WHAT YOU WILL DO ▸ Leave out all lines before the one containing "(624, 440) = (416, 260): none", and copy that line and all the rest below it exactly.

DATA EXCERPT ▸
_ _ _
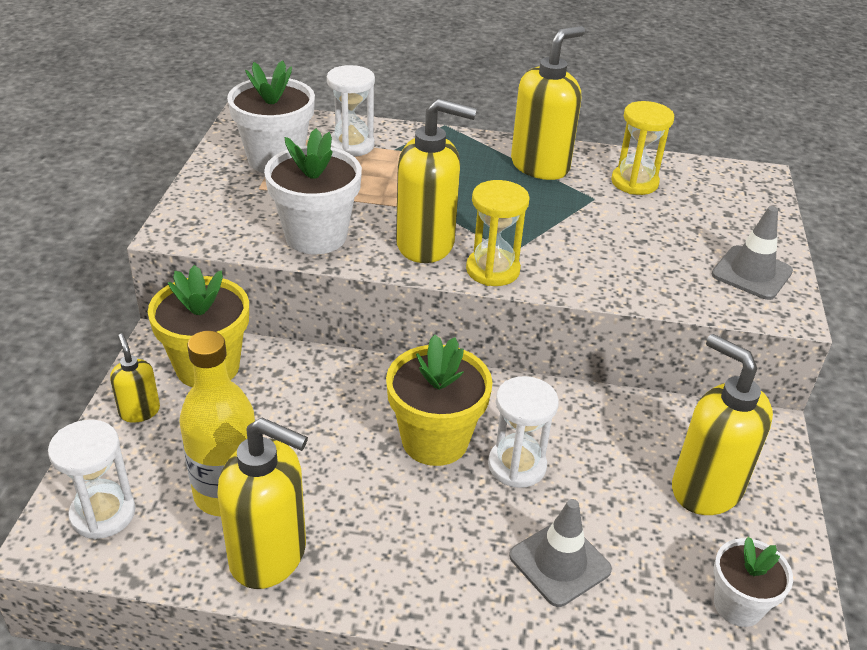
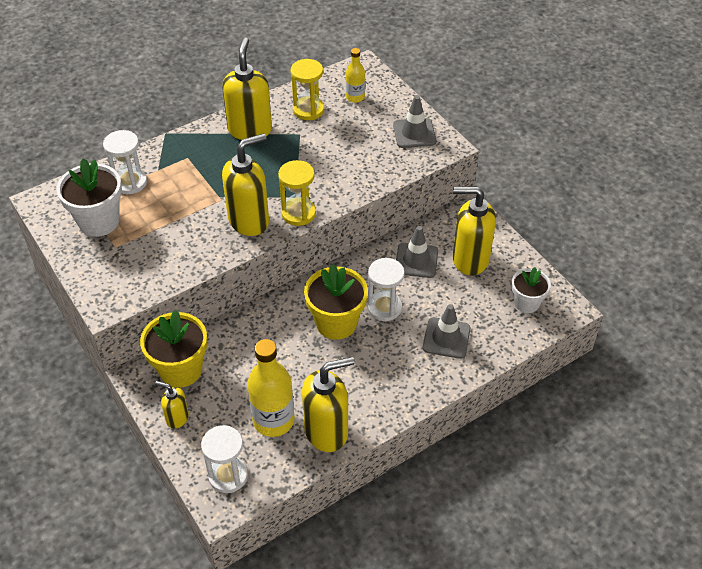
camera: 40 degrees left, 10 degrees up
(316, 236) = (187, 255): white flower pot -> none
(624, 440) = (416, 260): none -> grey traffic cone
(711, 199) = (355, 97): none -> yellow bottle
_ _ _
PROBLEM SOLUTION ▸
(624, 440) = (416, 260): none -> grey traffic cone
(711, 199) = (355, 97): none -> yellow bottle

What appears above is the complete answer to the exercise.